AIM => Nothing but the lines from the one containing "Find anything that" through the last line should be written out, please, exactly as they stand.

GIVEN DATA =>
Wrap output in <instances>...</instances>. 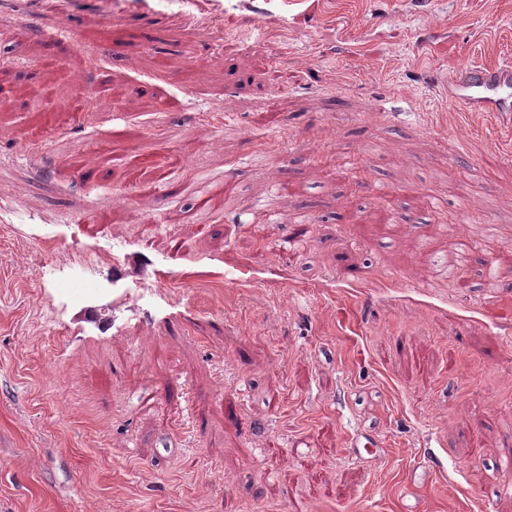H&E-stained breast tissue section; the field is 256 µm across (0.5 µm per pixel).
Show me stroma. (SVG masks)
I'll return each instance as SVG.
<instances>
[{"label":"stroma","mask_w":512,"mask_h":512,"mask_svg":"<svg viewBox=\"0 0 512 512\" xmlns=\"http://www.w3.org/2000/svg\"><path fill=\"white\" fill-rule=\"evenodd\" d=\"M195 11L0 0V512H512V0ZM448 99L463 112L504 115L512 126V59L456 70L450 77Z\"/></svg>","instance_id":"35a3bbf8"}]
</instances>
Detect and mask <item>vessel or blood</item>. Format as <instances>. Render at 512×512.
<instances>
[{
	"label": "vessel or blood",
	"mask_w": 512,
	"mask_h": 512,
	"mask_svg": "<svg viewBox=\"0 0 512 512\" xmlns=\"http://www.w3.org/2000/svg\"><path fill=\"white\" fill-rule=\"evenodd\" d=\"M448 98L464 112H492L512 120V59L497 65L456 70Z\"/></svg>",
	"instance_id": "1"
}]
</instances>
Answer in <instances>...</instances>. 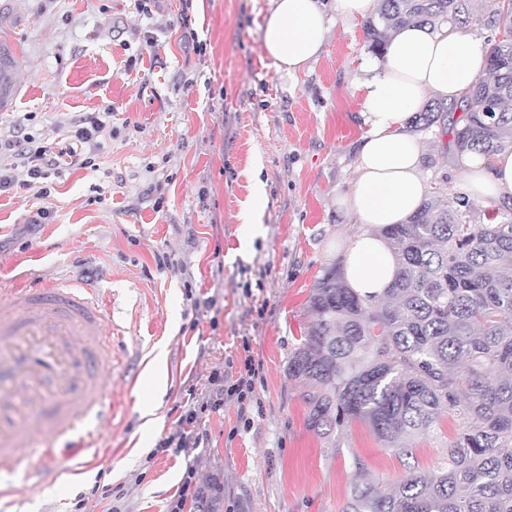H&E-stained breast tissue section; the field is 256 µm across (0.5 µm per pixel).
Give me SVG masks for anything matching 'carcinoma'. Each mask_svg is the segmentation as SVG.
I'll list each match as a JSON object with an SVG mask.
<instances>
[{"instance_id": "carcinoma-1", "label": "carcinoma", "mask_w": 512, "mask_h": 512, "mask_svg": "<svg viewBox=\"0 0 512 512\" xmlns=\"http://www.w3.org/2000/svg\"><path fill=\"white\" fill-rule=\"evenodd\" d=\"M471 21L466 0H380L364 33L377 54L407 25ZM478 25L491 31L487 76L451 105L425 104L412 126L439 127L457 153L493 156L512 150V11L495 0ZM15 69L1 43L0 101ZM379 234L397 261L382 295L355 293L340 262L310 288V321L287 368L305 386L306 424L328 435L364 421L400 457L445 416L458 433L441 471H408L386 492L359 480L344 512H512V205L478 223L466 195L433 187L405 223Z\"/></svg>"}]
</instances>
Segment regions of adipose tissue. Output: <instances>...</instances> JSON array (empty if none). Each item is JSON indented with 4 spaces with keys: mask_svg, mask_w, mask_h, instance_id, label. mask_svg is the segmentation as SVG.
I'll return each mask as SVG.
<instances>
[{
    "mask_svg": "<svg viewBox=\"0 0 512 512\" xmlns=\"http://www.w3.org/2000/svg\"><path fill=\"white\" fill-rule=\"evenodd\" d=\"M327 28L320 0H275L264 28V47L278 71L295 75L322 50ZM487 68L481 41L461 29L408 26L393 34L369 63L361 117L367 127L357 147L356 172L339 204L365 230L344 256L345 279L360 295H380L391 284L395 257L379 228L405 223L427 191L421 151L408 133L425 98L454 101ZM470 196L485 201L512 197V152L461 157Z\"/></svg>",
    "mask_w": 512,
    "mask_h": 512,
    "instance_id": "ef3b65f1",
    "label": "adipose tissue"
}]
</instances>
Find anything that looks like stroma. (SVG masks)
Instances as JSON below:
<instances>
[{"label":"stroma","instance_id":"obj_1","mask_svg":"<svg viewBox=\"0 0 512 512\" xmlns=\"http://www.w3.org/2000/svg\"><path fill=\"white\" fill-rule=\"evenodd\" d=\"M145 2L144 13L135 0H0V40L17 61L0 138L31 112L28 133L64 146L68 119L114 111L95 169L53 176L46 201L0 194V276L20 261L39 281L74 276L97 288L112 302L114 350L100 456H70L69 475L17 495L10 512H167L189 458L157 442L187 390L206 395L213 368L238 376L249 355L260 369L247 408L228 399L201 423L198 480L216 483L220 512H342L357 477L387 488L407 470L437 471L453 420L414 439L408 459L361 421L322 436L286 373L313 280L362 230L336 199L366 132L363 18L330 15L320 55L290 76L263 44L274 0ZM149 39L154 52L141 53ZM416 139L425 181L459 188L460 158L437 129ZM259 181L266 201L252 236L239 215ZM42 206L49 219L31 225ZM158 253L184 273L158 270ZM188 279L210 308H193ZM81 492L90 499L79 511Z\"/></svg>","mask_w":512,"mask_h":512}]
</instances>
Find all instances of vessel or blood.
I'll use <instances>...</instances> for the list:
<instances>
[{"mask_svg": "<svg viewBox=\"0 0 512 512\" xmlns=\"http://www.w3.org/2000/svg\"><path fill=\"white\" fill-rule=\"evenodd\" d=\"M109 313L97 291L69 280L16 288L0 279V474L21 465L41 434L49 464L31 485L57 480L58 458L95 451V433L111 424L102 377L112 369Z\"/></svg>", "mask_w": 512, "mask_h": 512, "instance_id": "1", "label": "vessel or blood"}]
</instances>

SOLUTION TO THE EXERCISE =>
Find anything that looks like stroma. (SVG masks)
Instances as JSON below:
<instances>
[{"label":"stroma","instance_id":"obj_1","mask_svg":"<svg viewBox=\"0 0 512 512\" xmlns=\"http://www.w3.org/2000/svg\"><path fill=\"white\" fill-rule=\"evenodd\" d=\"M145 2L144 13L135 0H0V40L17 61L0 138L31 112L28 133L64 146L68 119L114 111L95 169L53 176L46 201L0 194V276L20 261L39 281L74 276L97 288L112 302L114 350L100 456H70L69 475L17 495L10 512H167L189 458L157 442L187 390L206 395L213 368L238 376L249 355L260 369L247 408L228 399L201 423L198 480L216 483L220 512H342L357 477L387 488L407 470L437 471L453 420L414 439L408 459L361 421L322 436L286 373L313 280L362 230L336 199L366 132L363 18L330 15L320 55L290 76L263 44L274 0ZM149 39L154 52L141 53ZM416 139L425 181L459 188L460 158L437 129ZM259 181L266 201L252 236L239 215ZM42 206L49 219L31 225ZM158 253L184 273L158 270ZM188 279L210 308H193ZM81 492L90 499L79 511Z\"/></svg>","mask_w":512,"mask_h":512}]
</instances>
Find all instances of vessel or blood.
I'll use <instances>...</instances> for the list:
<instances>
[{"mask_svg": "<svg viewBox=\"0 0 512 512\" xmlns=\"http://www.w3.org/2000/svg\"><path fill=\"white\" fill-rule=\"evenodd\" d=\"M109 313L97 291L69 280L16 288L0 279V474L21 465L41 434L49 464L31 485L57 480L58 458L95 451V433L111 424L102 377L112 369Z\"/></svg>", "mask_w": 512, "mask_h": 512, "instance_id": "1", "label": "vessel or blood"}]
</instances>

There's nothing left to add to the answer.